DATA BELOW
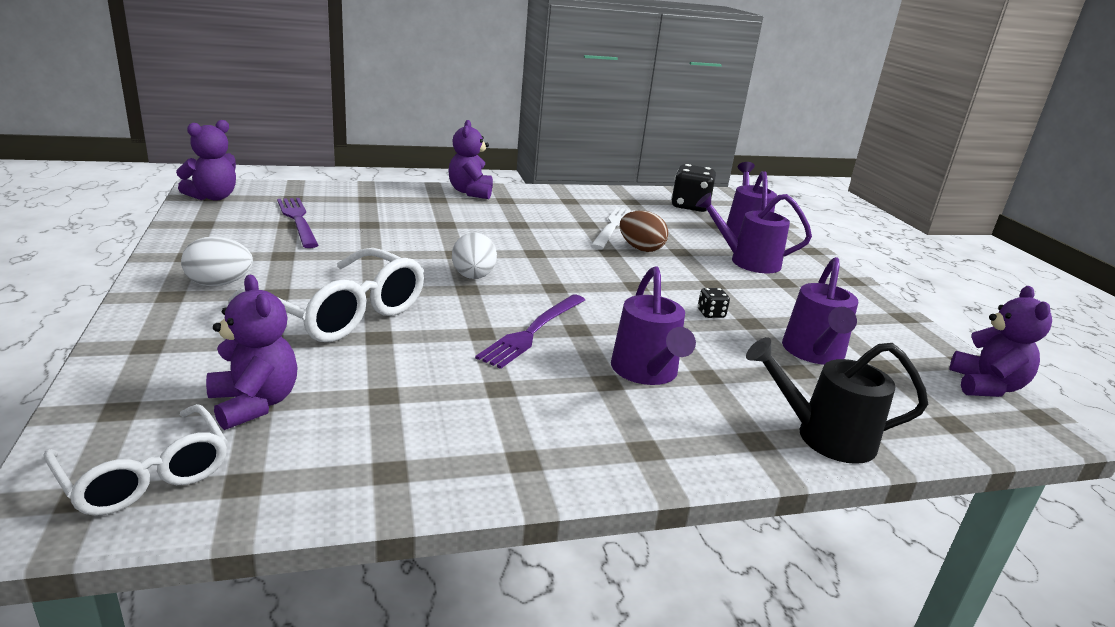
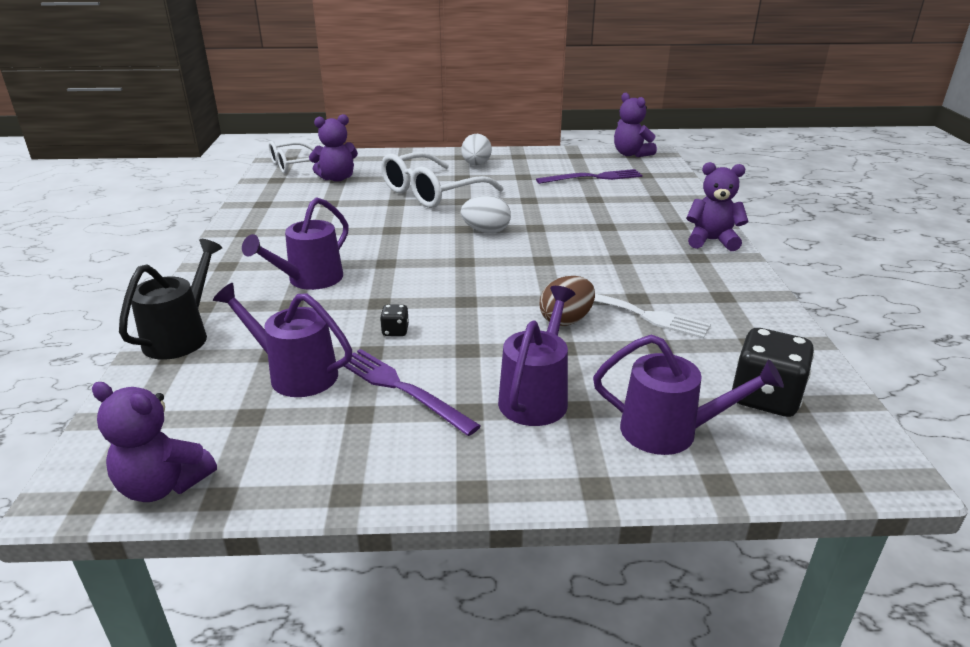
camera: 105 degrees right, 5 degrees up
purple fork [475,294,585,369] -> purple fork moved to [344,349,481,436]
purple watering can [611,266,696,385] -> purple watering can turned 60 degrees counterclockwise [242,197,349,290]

PROMPT
The material above should be returned exactly, without pictures.

EXERCISE SOLUTION
camera: 105 degrees right, 5 degrees up
purple fork [475,294,585,369] -> purple fork moved to [344,349,481,436]
purple watering can [611,266,696,385] -> purple watering can turned 60 degrees counterclockwise [242,197,349,290]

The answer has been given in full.